• Material:
--------

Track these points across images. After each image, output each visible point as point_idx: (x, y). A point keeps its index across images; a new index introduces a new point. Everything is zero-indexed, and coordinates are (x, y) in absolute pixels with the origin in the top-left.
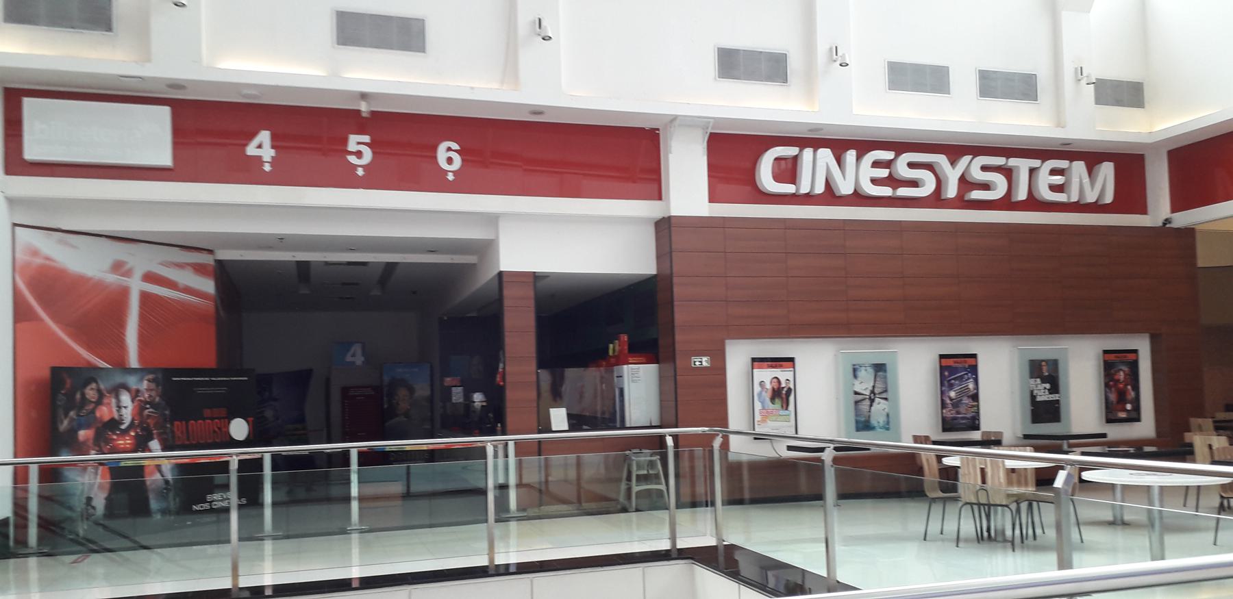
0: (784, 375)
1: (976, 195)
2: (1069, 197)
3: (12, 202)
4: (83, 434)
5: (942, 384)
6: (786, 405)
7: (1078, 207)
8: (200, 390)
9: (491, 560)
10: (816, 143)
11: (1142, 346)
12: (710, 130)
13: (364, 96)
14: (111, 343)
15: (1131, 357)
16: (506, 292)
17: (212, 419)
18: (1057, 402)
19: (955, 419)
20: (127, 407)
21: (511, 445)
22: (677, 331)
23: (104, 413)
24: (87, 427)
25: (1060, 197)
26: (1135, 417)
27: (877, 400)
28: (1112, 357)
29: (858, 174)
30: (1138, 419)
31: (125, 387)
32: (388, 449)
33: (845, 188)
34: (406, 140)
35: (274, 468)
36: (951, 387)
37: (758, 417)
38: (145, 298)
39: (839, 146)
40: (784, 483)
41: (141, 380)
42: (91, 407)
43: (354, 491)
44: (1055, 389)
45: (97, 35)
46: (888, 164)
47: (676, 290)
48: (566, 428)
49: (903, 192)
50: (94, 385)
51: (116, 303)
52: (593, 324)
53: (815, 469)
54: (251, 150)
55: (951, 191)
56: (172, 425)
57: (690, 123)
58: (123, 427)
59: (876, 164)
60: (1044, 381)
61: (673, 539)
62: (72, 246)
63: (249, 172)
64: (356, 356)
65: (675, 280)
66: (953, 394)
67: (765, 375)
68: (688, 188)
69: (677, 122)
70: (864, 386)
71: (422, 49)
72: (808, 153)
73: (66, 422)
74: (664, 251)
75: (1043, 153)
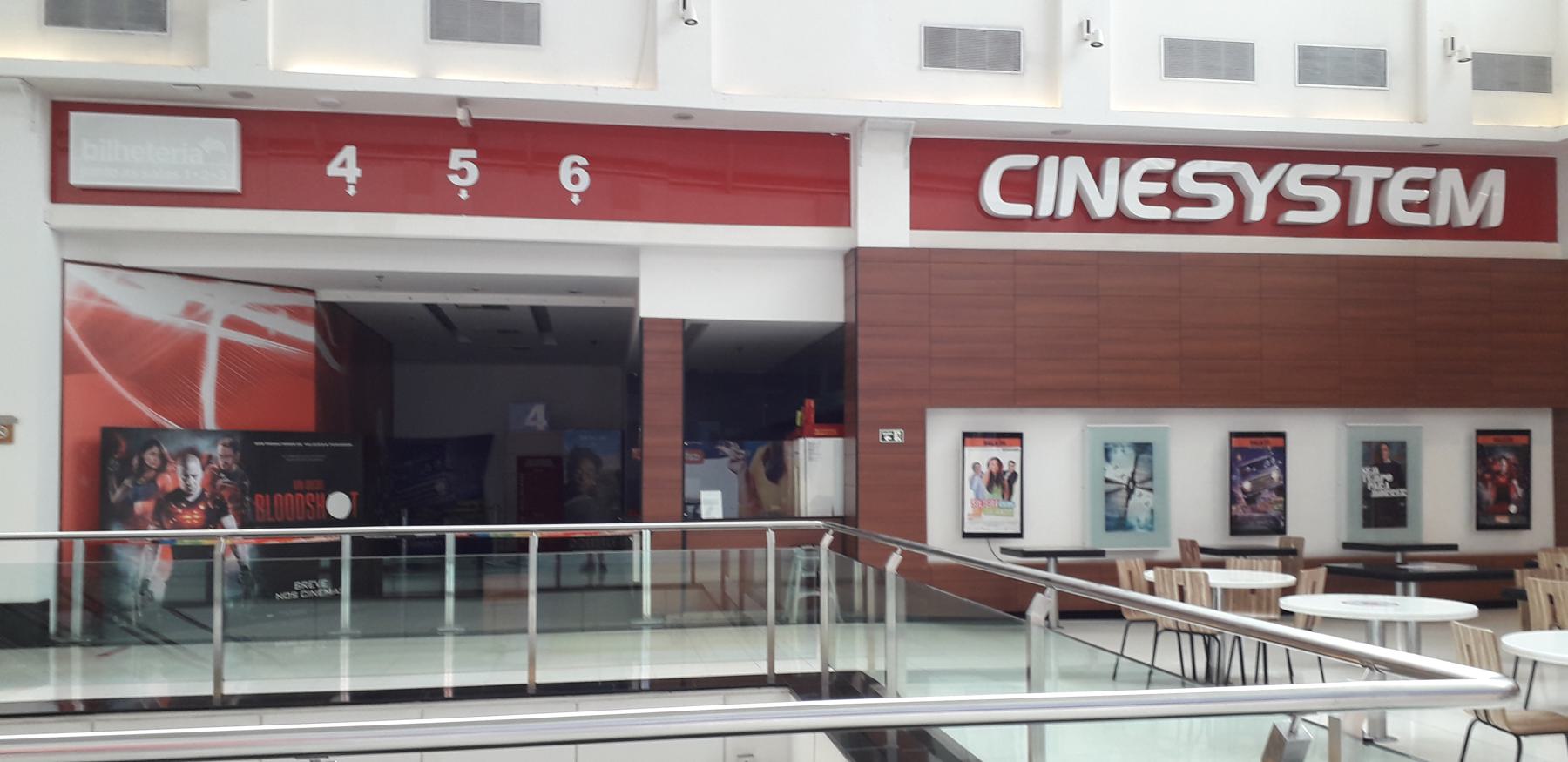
0: (1007, 455)
1: (1292, 216)
2: (1433, 219)
3: (61, 234)
4: (139, 506)
5: (1232, 472)
6: (1008, 494)
7: (1450, 232)
8: (291, 458)
9: (871, 665)
10: (1063, 150)
11: (1540, 428)
12: (912, 135)
13: (462, 102)
14: (183, 402)
15: (1521, 440)
16: (646, 345)
17: (304, 492)
18: (1403, 499)
19: (1244, 518)
20: (196, 477)
21: (647, 535)
22: (860, 398)
23: (167, 481)
24: (146, 498)
25: (1422, 219)
26: (1522, 522)
27: (1137, 491)
28: (1490, 440)
29: (1126, 189)
30: (1526, 526)
31: (194, 452)
32: (492, 535)
33: (1103, 208)
34: (521, 154)
35: (354, 552)
36: (1245, 476)
37: (968, 509)
38: (226, 347)
39: (1095, 153)
40: (985, 600)
41: (215, 444)
42: (150, 474)
43: (450, 585)
44: (1400, 481)
45: (150, 36)
46: (1168, 177)
47: (861, 343)
48: (720, 516)
49: (1185, 213)
50: (155, 449)
51: (191, 351)
52: (764, 390)
53: (365, 589)
54: (333, 170)
55: (1257, 211)
56: (253, 497)
57: (885, 126)
58: (190, 499)
59: (1149, 176)
60: (1384, 469)
61: (218, 680)
62: (138, 286)
63: (332, 198)
64: (537, 417)
65: (860, 330)
66: (1247, 485)
67: (980, 455)
68: (883, 210)
69: (867, 125)
70: (1120, 472)
71: (534, 40)
72: (1052, 162)
73: (119, 492)
74: (854, 295)
75: (1397, 160)
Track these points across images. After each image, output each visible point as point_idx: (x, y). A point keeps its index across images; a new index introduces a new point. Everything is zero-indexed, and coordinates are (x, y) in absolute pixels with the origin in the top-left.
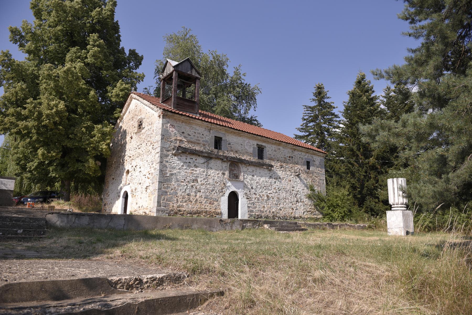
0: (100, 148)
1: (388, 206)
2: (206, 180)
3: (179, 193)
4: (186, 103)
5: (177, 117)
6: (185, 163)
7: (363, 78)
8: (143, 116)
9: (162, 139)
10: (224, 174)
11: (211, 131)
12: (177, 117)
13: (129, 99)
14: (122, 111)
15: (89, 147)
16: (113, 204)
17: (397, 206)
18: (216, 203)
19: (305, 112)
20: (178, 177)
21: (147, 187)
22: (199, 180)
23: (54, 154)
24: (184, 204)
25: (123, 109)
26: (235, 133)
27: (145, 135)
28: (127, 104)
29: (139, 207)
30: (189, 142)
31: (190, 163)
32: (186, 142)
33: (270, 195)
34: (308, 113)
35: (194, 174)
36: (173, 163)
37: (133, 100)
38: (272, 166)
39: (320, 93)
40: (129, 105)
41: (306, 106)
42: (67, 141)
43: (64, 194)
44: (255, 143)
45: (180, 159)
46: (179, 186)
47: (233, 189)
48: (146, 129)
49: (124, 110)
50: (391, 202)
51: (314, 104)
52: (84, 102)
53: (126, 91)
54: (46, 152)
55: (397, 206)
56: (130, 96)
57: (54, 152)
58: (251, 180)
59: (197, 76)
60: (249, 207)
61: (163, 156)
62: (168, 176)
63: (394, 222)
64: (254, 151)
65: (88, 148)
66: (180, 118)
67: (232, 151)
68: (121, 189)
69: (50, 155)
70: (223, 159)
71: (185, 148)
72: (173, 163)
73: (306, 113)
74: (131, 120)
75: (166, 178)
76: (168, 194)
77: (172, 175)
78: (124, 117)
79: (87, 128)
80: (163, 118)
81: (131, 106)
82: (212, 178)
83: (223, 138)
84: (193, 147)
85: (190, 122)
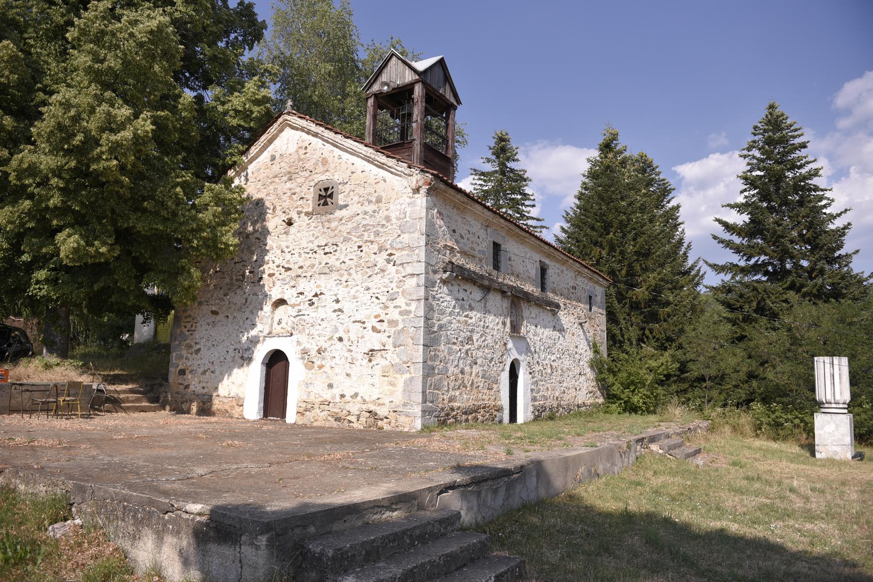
0: (222, 243)
1: (817, 406)
2: (483, 338)
3: (451, 369)
4: (437, 160)
5: (450, 195)
6: (457, 299)
7: (614, 137)
8: (337, 177)
9: (427, 244)
10: (504, 324)
11: (489, 230)
12: (450, 195)
13: (276, 125)
14: (248, 149)
15: (196, 239)
16: (222, 375)
17: (838, 406)
18: (495, 386)
19: (474, 182)
20: (449, 333)
21: (372, 350)
22: (475, 338)
23: (103, 250)
24: (457, 393)
25: (253, 148)
26: (518, 236)
27: (350, 225)
28: (264, 138)
29: (343, 396)
30: (463, 253)
31: (463, 300)
32: (458, 252)
33: (554, 364)
34: (481, 185)
35: (469, 325)
36: (441, 300)
37: (288, 130)
38: (558, 306)
39: (503, 150)
40: (270, 141)
41: (475, 170)
42: (133, 217)
43: (57, 340)
44: (537, 257)
45: (451, 292)
46: (450, 354)
47: (517, 356)
48: (354, 208)
49: (254, 150)
50: (820, 395)
51: (489, 168)
52: (166, 118)
53: (268, 105)
54: (82, 242)
55: (838, 406)
56: (280, 120)
57: (104, 243)
58: (534, 335)
59: (452, 100)
60: (532, 390)
61: (429, 285)
62: (436, 332)
63: (830, 433)
64: (536, 274)
65: (196, 242)
66: (454, 197)
67: (513, 274)
68: (254, 341)
69: (91, 250)
70: (505, 292)
71: (461, 268)
72: (441, 300)
73: (476, 184)
74: (285, 178)
75: (432, 336)
76: (436, 371)
77: (441, 327)
78: (251, 168)
79: (184, 185)
80: (429, 193)
81: (277, 142)
82: (491, 334)
83: (502, 246)
84: (467, 263)
85: (465, 208)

--------

• Directions for this task:
Convert all of the lines above into a JSON list of strings, one string per line, skipping any blank lines. Leave the pictures out of the list.

• Solved exercise:
[
  "Track these points across images. After each image, output each visible point as point_idx: (x, y). A point keeps its index across images; a new index introduces a new point. Everything is zero-indexed, and coordinates are (x, y) in absolute pixels with the origin in the top-left.",
  "0: (784, 375)",
  "1: (976, 195)",
  "2: (1069, 197)",
  "3: (12, 202)",
  "4: (83, 434)",
  "5: (942, 384)",
  "6: (786, 405)",
  "7: (1078, 207)",
  "8: (200, 390)",
  "9: (491, 560)",
  "10: (816, 143)",
  "11: (1142, 346)",
  "12: (710, 130)",
  "13: (364, 96)",
  "14: (111, 343)",
  "15: (1131, 357)",
  "16: (506, 292)",
  "17: (212, 419)",
  "18: (1057, 402)",
  "19: (955, 419)",
  "20: (127, 407)",
  "21: (511, 445)",
  "22: (677, 331)",
  "23: (104, 413)",
  "24: (87, 427)",
  "25: (1060, 197)",
  "26: (1135, 417)",
  "27: (877, 400)",
  "28: (1112, 357)",
  "29: (858, 174)",
  "30: (1138, 419)",
  "31: (125, 387)",
  "32: (388, 449)",
  "33: (845, 188)",
  "34: (406, 140)",
  "35: (274, 468)",
  "36: (951, 387)",
  "37: (758, 417)",
  "38: (145, 298)",
  "39: (839, 146)",
  "40: (784, 483)",
  "41: (141, 380)",
  "42: (91, 407)",
  "43: (354, 491)",
  "44: (1055, 389)",
  "45: (97, 35)",
  "46: (888, 164)",
  "47: (676, 290)",
  "48: (566, 428)",
  "49: (903, 192)",
  "50: (94, 385)",
  "51: (116, 303)",
  "52: (593, 324)",
  "53: (815, 469)",
  "54: (251, 150)",
  "55: (951, 191)",
  "56: (172, 425)",
  "57: (690, 123)",
  "58: (123, 427)",
  "59: (876, 164)",
  "60: (1044, 381)",
  "61: (673, 539)",
  "62: (72, 246)",
  "63: (249, 172)",
  "64: (356, 356)",
  "65: (675, 280)",
  "66: (953, 394)",
  "67: (765, 375)",
  "68: (688, 188)",
  "69: (677, 122)",
  "70: (864, 386)",
  "71: (422, 49)",
  "72: (808, 153)",
  "73: (66, 422)",
  "74: (664, 251)",
  "75: (1043, 153)",
  "0: (1007, 455)",
  "1: (1292, 216)",
  "2: (1433, 219)",
  "3: (61, 234)",
  "4: (139, 506)",
  "5: (1232, 472)",
  "6: (1008, 494)",
  "7: (1450, 232)",
  "8: (291, 458)",
  "9: (871, 665)",
  "10: (1063, 150)",
  "11: (1540, 428)",
  "12: (912, 135)",
  "13: (462, 102)",
  "14: (183, 402)",
  "15: (1521, 440)",
  "16: (646, 345)",
  "17: (304, 492)",
  "18: (1403, 499)",
  "19: (1244, 518)",
  "20: (196, 477)",
  "21: (647, 535)",
  "22: (860, 398)",
  "23: (167, 481)",
  "24: (146, 498)",
  "25: (1422, 219)",
  "26: (1522, 522)",
  "27: (1137, 491)",
  "28: (1490, 440)",
  "29: (1126, 189)",
  "30: (1526, 526)",
  "31: (194, 452)",
  "32: (492, 535)",
  "33: (1103, 208)",
  "34: (521, 154)",
  "35: (354, 552)",
  "36: (1245, 476)",
  "37: (968, 509)",
  "38: (226, 347)",
  "39: (1095, 153)",
  "40: (985, 600)",
  "41: (215, 444)",
  "42: (150, 474)",
  "43: (450, 585)",
  "44: (1400, 481)",
  "45: (150, 36)",
  "46: (1168, 177)",
  "47: (861, 343)",
  "48: (720, 516)",
  "49: (1185, 213)",
  "50: (155, 449)",
  "51: (191, 351)",
  "52: (764, 390)",
  "53: (365, 589)",
  "54: (333, 170)",
  "55: (1257, 211)",
  "56: (253, 497)",
  "57: (885, 126)",
  "58: (190, 499)",
  "59: (1149, 176)",
  "60: (1384, 469)",
  "61: (218, 680)",
  "62: (138, 286)",
  "63: (332, 198)",
  "64: (537, 417)",
  "65: (860, 330)",
  "66: (1247, 485)",
  "67: (980, 455)",
  "68: (883, 210)",
  "69: (867, 125)",
  "70: (1120, 472)",
  "71: (534, 40)",
  "72: (1052, 162)",
  "73: (119, 492)",
  "74: (854, 295)",
  "75: (1397, 160)",
  "Track these points across images. After each image, output each visible point as point_idx: (x, y). A point keeps its index across images; a new index introduces a new point. Everything is zero-indexed, and coordinates are (x, y) in absolute pixels with the origin in the top-left.",
  "0: (100, 148)",
  "1: (388, 206)",
  "2: (206, 180)",
  "3: (179, 193)",
  "4: (186, 103)",
  "5: (177, 117)",
  "6: (185, 163)",
  "7: (363, 78)",
  "8: (143, 116)",
  "9: (162, 139)",
  "10: (224, 174)",
  "11: (211, 131)",
  "12: (177, 117)",
  "13: (129, 99)",
  "14: (122, 111)",
  "15: (89, 147)",
  "16: (113, 204)",
  "17: (397, 206)",
  "18: (216, 203)",
  "19: (305, 112)",
  "20: (178, 177)",
  "21: (147, 187)",
  "22: (199, 180)",
  "23: (54, 154)",
  "24: (184, 204)",
  "25: (123, 109)",
  "26: (235, 133)",
  "27: (145, 135)",
  "28: (127, 104)",
  "29: (139, 207)",
  "30: (189, 142)",
  "31: (190, 163)",
  "32: (186, 142)",
  "33: (270, 195)",
  "34: (308, 113)",
  "35: (194, 174)",
  "36: (173, 163)",
  "37: (133, 100)",
  "38: (272, 166)",
  "39: (320, 93)",
  "40: (129, 105)",
  "41: (306, 106)",
  "42: (67, 141)",
  "43: (64, 194)",
  "44: (255, 143)",
  "45: (180, 159)",
  "46: (179, 186)",
  "47: (233, 189)",
  "48: (146, 129)",
  "49: (124, 110)",
  "50: (391, 202)",
  "51: (314, 104)",
  "52: (84, 102)",
  "53: (126, 91)",
  "54: (46, 152)",
  "55: (397, 206)",
  "56: (130, 96)",
  "57: (54, 152)",
  "58: (251, 180)",
  "59: (197, 76)",
  "60: (249, 207)",
  "61: (163, 156)",
  "62: (168, 176)",
  "63: (394, 222)",
  "64: (254, 151)",
  "65: (88, 148)",
  "66: (180, 118)",
  "67: (232, 151)",
  "68: (121, 189)",
  "69: (50, 155)",
  "70: (223, 159)",
  "71: (185, 148)",
  "72: (173, 163)",
  "73: (306, 113)",
  "74: (131, 120)",
  "75: (166, 178)",
  "76: (168, 194)",
  "77: (172, 175)",
  "78: (124, 117)",
  "79: (87, 128)",
  "80: (163, 118)",
  "81: (131, 106)",
  "82: (212, 178)",
  "83: (223, 138)",
  "84: (193, 147)",
  "85: (190, 122)",
  "0: (222, 243)",
  "1: (817, 406)",
  "2: (483, 338)",
  "3: (451, 369)",
  "4: (437, 160)",
  "5: (450, 195)",
  "6: (457, 299)",
  "7: (614, 137)",
  "8: (337, 177)",
  "9: (427, 244)",
  "10: (504, 324)",
  "11: (489, 230)",
  "12: (450, 195)",
  "13: (276, 125)",
  "14: (248, 149)",
  "15: (196, 239)",
  "16: (222, 375)",
  "17: (838, 406)",
  "18: (495, 386)",
  "19: (474, 182)",
  "20: (449, 333)",
  "21: (372, 350)",
  "22: (475, 338)",
  "23: (103, 250)",
  "24: (457, 393)",
  "25: (253, 148)",
  "26: (518, 236)",
  "27: (350, 225)",
  "28: (264, 138)",
  "29: (343, 396)",
  "30: (463, 253)",
  "31: (463, 300)",
  "32: (458, 252)",
  "33: (554, 364)",
  "34: (481, 185)",
  "35: (469, 325)",
  "36: (441, 300)",
  "37: (288, 130)",
  "38: (558, 306)",
  "39: (503, 150)",
  "40: (270, 141)",
  "41: (475, 170)",
  "42: (133, 217)",
  "43: (57, 340)",
  "44: (537, 257)",
  "45: (451, 292)",
  "46: (450, 354)",
  "47: (517, 356)",
  "48: (354, 208)",
  "49: (254, 150)",
  "50: (820, 395)",
  "51: (489, 168)",
  "52: (166, 118)",
  "53: (268, 105)",
  "54: (82, 242)",
  "55: (838, 406)",
  "56: (280, 120)",
  "57: (104, 243)",
  "58: (534, 335)",
  "59: (452, 100)",
  "60: (532, 390)",
  "61: (429, 285)",
  "62: (436, 332)",
  "63: (830, 433)",
  "64: (536, 274)",
  "65: (196, 242)",
  "66: (454, 197)",
  "67: (513, 274)",
  "68: (254, 341)",
  "69: (91, 250)",
  "70: (505, 292)",
  "71: (461, 268)",
  "72: (441, 300)",
  "73: (476, 184)",
  "74: (285, 178)",
  "75: (432, 336)",
  "76: (436, 371)",
  "77: (441, 327)",
  "78: (251, 168)",
  "79: (184, 185)",
  "80: (429, 193)",
  "81: (277, 142)",
  "82: (491, 334)",
  "83: (502, 246)",
  "84: (467, 263)",
  "85: (465, 208)"
]